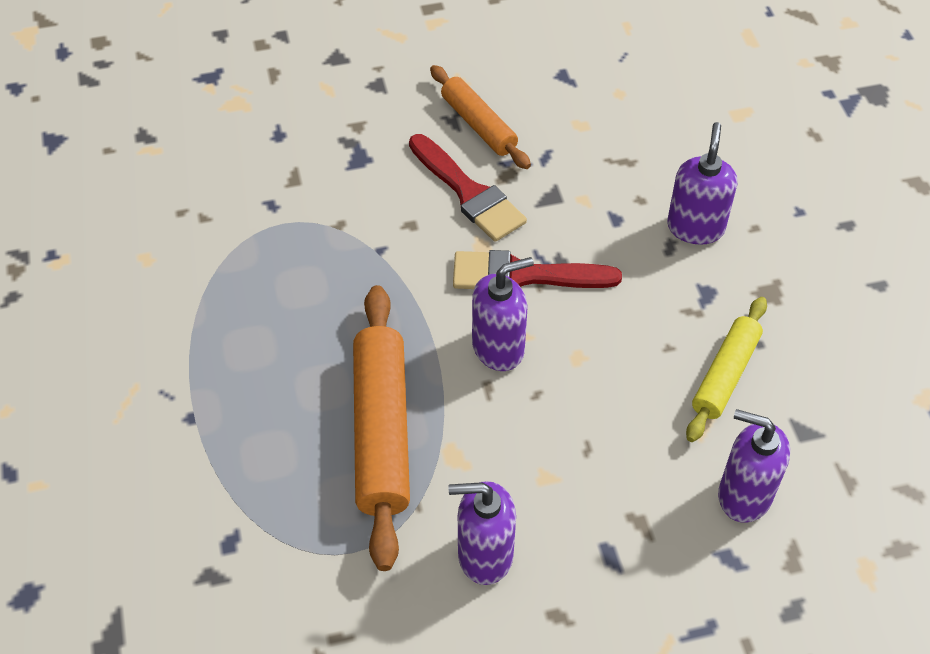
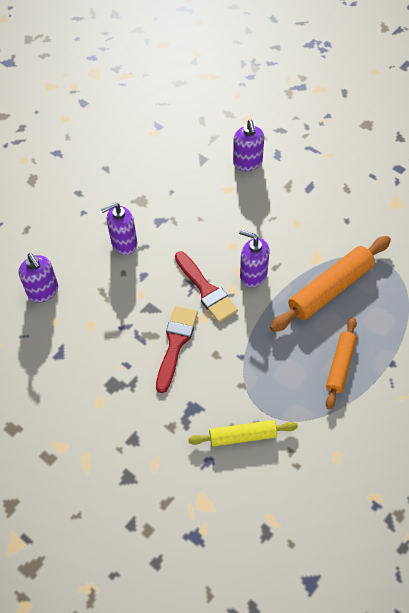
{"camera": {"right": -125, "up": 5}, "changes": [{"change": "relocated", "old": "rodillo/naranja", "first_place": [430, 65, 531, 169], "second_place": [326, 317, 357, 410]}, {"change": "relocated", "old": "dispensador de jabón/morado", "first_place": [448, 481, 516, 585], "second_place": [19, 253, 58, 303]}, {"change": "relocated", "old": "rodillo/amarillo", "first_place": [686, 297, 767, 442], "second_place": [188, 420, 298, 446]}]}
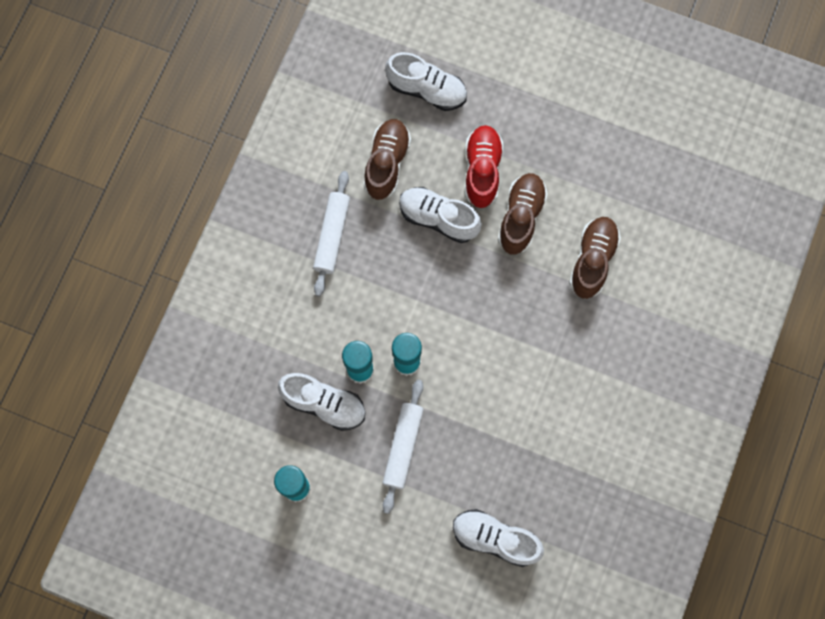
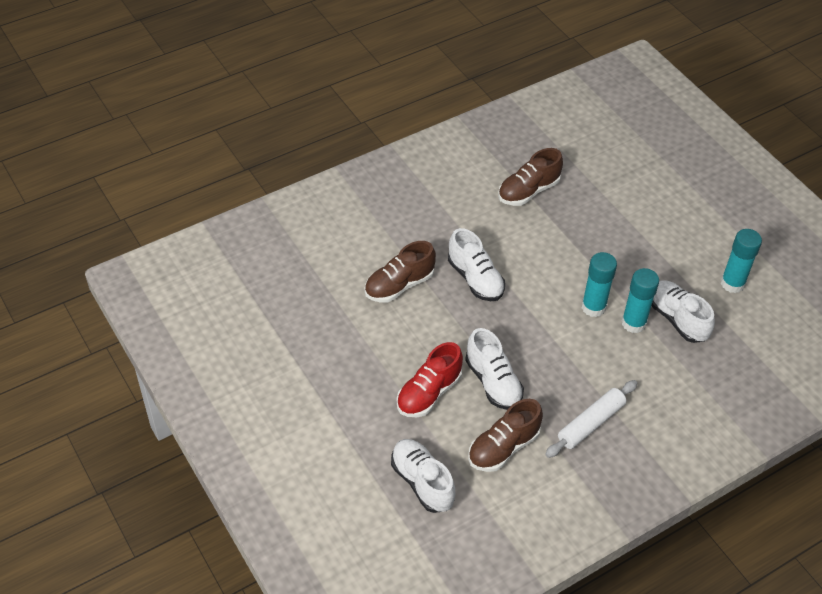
{"camera": {"right": -145, "up": -25}, "changes": [{"change": "missing", "old": "rodillo/blanco", "first_place": [383, 380, 424, 514]}, {"change": "relocated", "old": "zapato/blanco", "first_place": [453, 509, 544, 567], "second_place": [448, 228, 505, 301]}, {"change": "relocated", "old": "zapato/marrón", "first_place": [498, 173, 547, 255], "second_place": [498, 148, 563, 206]}]}
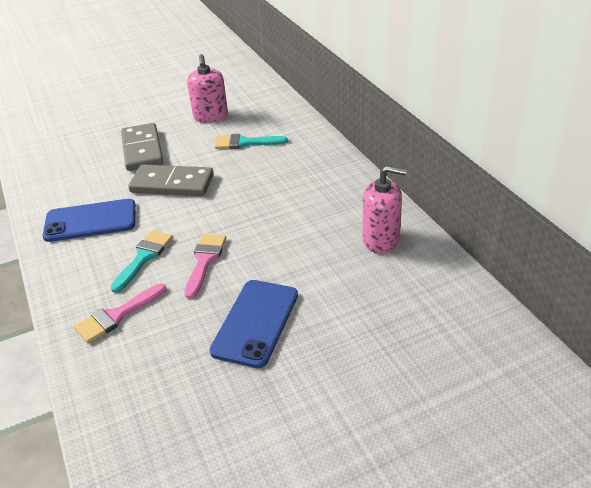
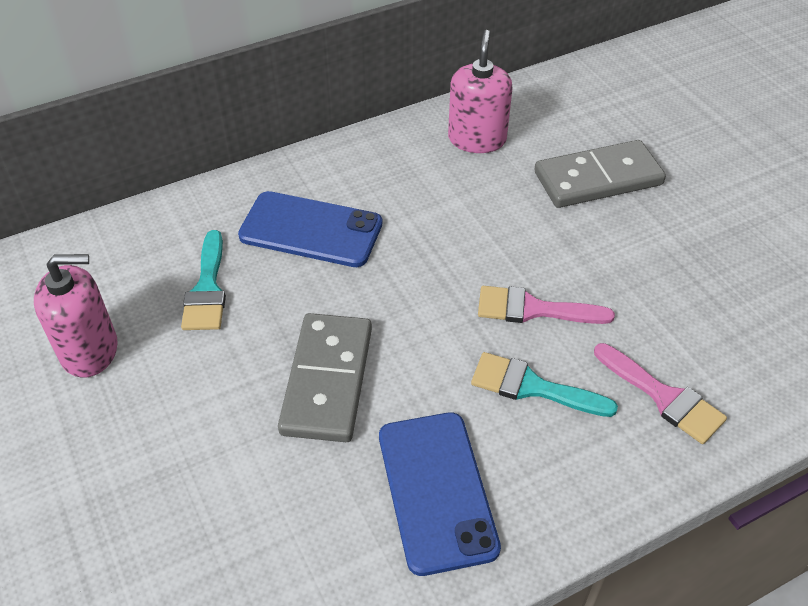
{"camera": {"right": -95, "up": 10}, "changes": [{"change": "relocated", "old": "ficha de dominó/gris", "first_place": [121, 123, 163, 171], "second_place": [534, 140, 666, 208]}, {"change": "relocated", "old": "móvil/azul", "first_place": [209, 280, 298, 368], "second_place": [238, 191, 382, 267]}]}
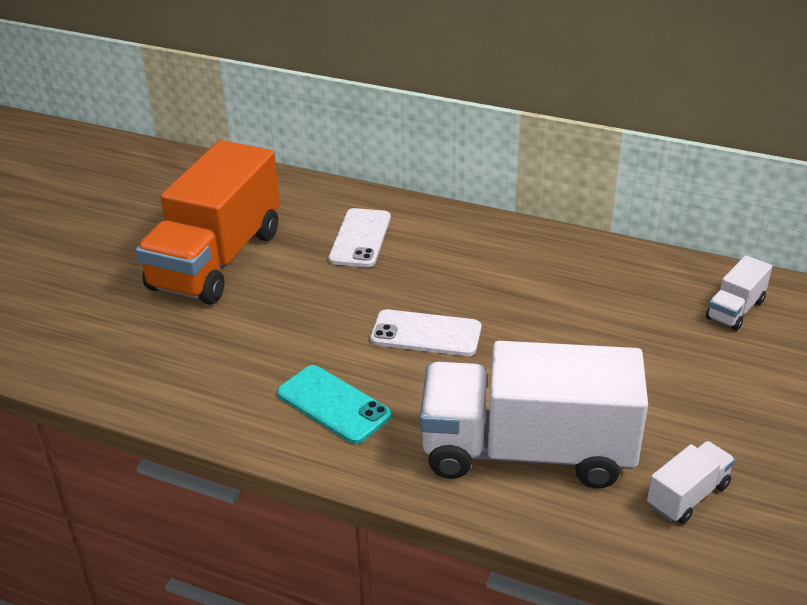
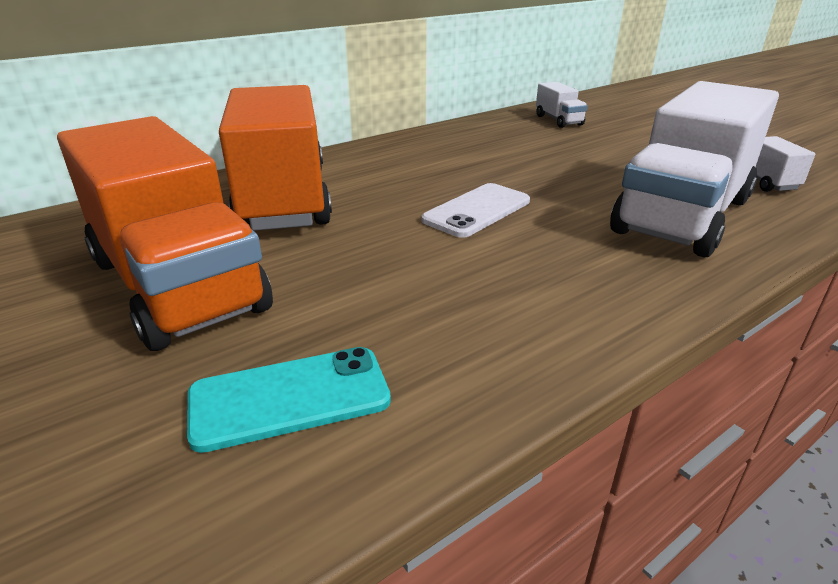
{"camera": {"right": -60, "up": -5}, "changes": [{"change": "relocated", "old": "móvil/turquesa", "first_place": [277, 365, 391, 444], "second_place": [187, 347, 391, 453]}, {"change": "exchanged", "old": "móvil/blanco", "new": "camión/naranja", "first_place": [328, 208, 391, 267], "second_place": [219, 85, 332, 231]}]}
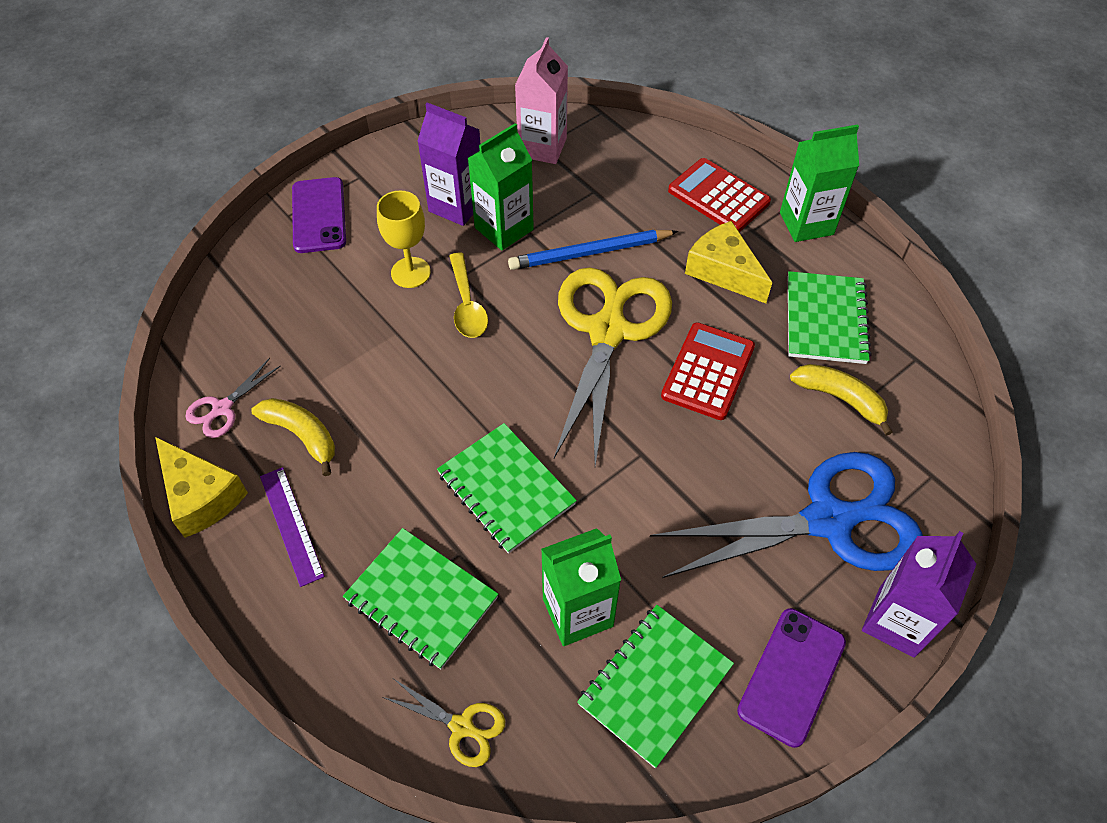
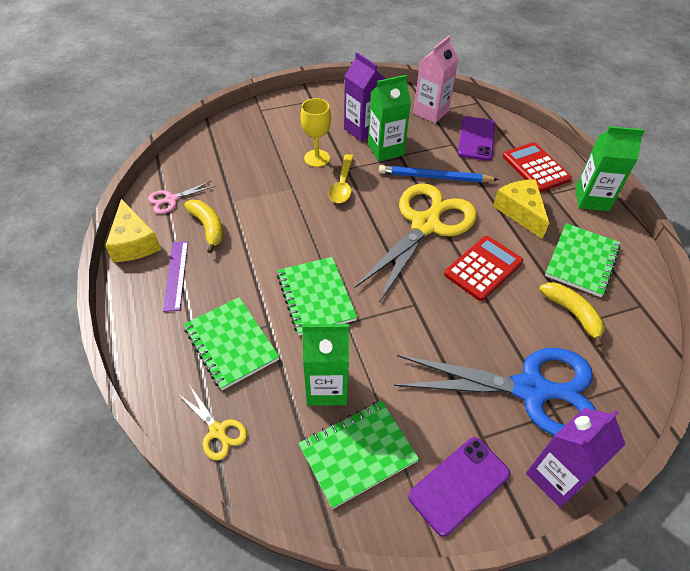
{"camera": {"right": 20, "up": -5}, "changes": [{"change": "relocated", "old": "móvil/morado", "first_place": [292, 177, 346, 253], "second_place": [458, 116, 495, 161]}]}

──────────────────────────────

With the pictures removed, print the entries above exactly.

{"camera": {"right": -125, "up": 5}, "changes": [{"change": "relocated", "old": "rodillo/naranja", "first_place": [430, 65, 531, 169], "second_place": [326, 317, 357, 410]}, {"change": "relocated", "old": "dispensador de jabón/morado", "first_place": [448, 481, 516, 585], "second_place": [19, 253, 58, 303]}, {"change": "relocated", "old": "rodillo/amarillo", "first_place": [686, 297, 767, 442], "second_place": [188, 420, 298, 446]}]}
{"camera": {"right": -145, "up": -25}, "changes": [{"change": "missing", "old": "rodillo/blanco", "first_place": [383, 380, 424, 514]}, {"change": "relocated", "old": "zapato/blanco", "first_place": [453, 509, 544, 567], "second_place": [448, 228, 505, 301]}, {"change": "relocated", "old": "zapato/marrón", "first_place": [498, 173, 547, 255], "second_place": [498, 148, 563, 206]}]}
{"camera": {"right": -95, "up": 10}, "changes": [{"change": "relocated", "old": "ficha de dominó/gris", "first_place": [121, 123, 163, 171], "second_place": [534, 140, 666, 208]}, {"change": "relocated", "old": "móvil/azul", "first_place": [209, 280, 298, 368], "second_place": [238, 191, 382, 267]}]}
{"camera": {"right": -60, "up": -5}, "changes": [{"change": "relocated", "old": "móvil/turquesa", "first_place": [277, 365, 391, 444], "second_place": [187, 347, 391, 453]}, {"change": "exchanged", "old": "móvil/blanco", "new": "camión/naranja", "first_place": [328, 208, 391, 267], "second_place": [219, 85, 332, 231]}]}
{"camera": {"right": 20, "up": -5}, "changes": [{"change": "relocated", "old": "móvil/morado", "first_place": [292, 177, 346, 253], "second_place": [458, 116, 495, 161]}]}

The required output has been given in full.